Given material =>
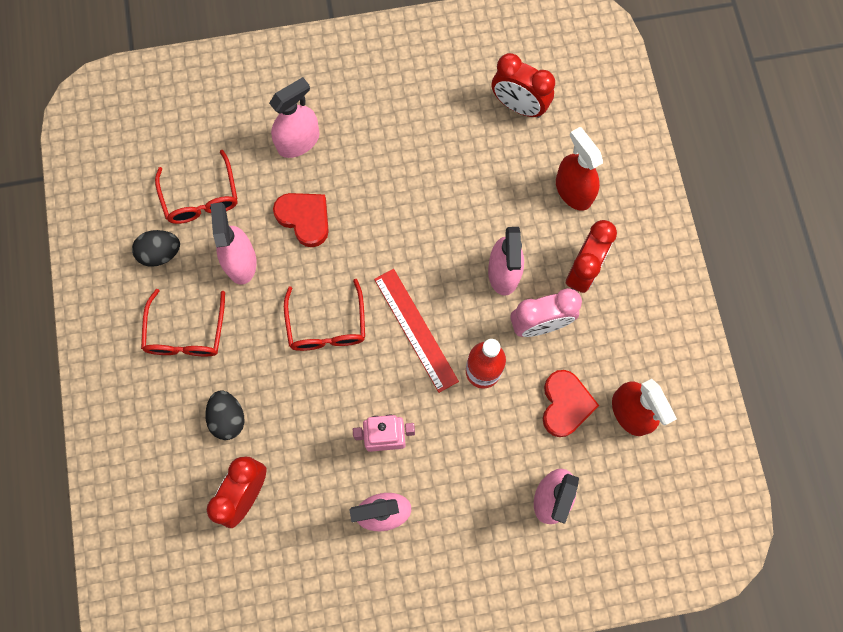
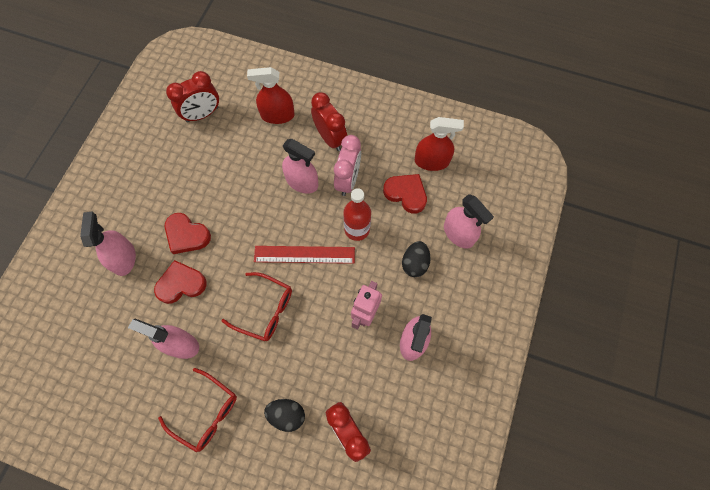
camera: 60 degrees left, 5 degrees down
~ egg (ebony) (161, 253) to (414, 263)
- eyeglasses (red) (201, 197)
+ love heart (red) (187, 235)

Exercise =>
In the material above, the line with "to (414, 263)" marks the start. Print it and every line after it through the last, exactly.

Worked solution =>
~ egg (ebony) (161, 253) to (414, 263)
- eyeglasses (red) (201, 197)
+ love heart (red) (187, 235)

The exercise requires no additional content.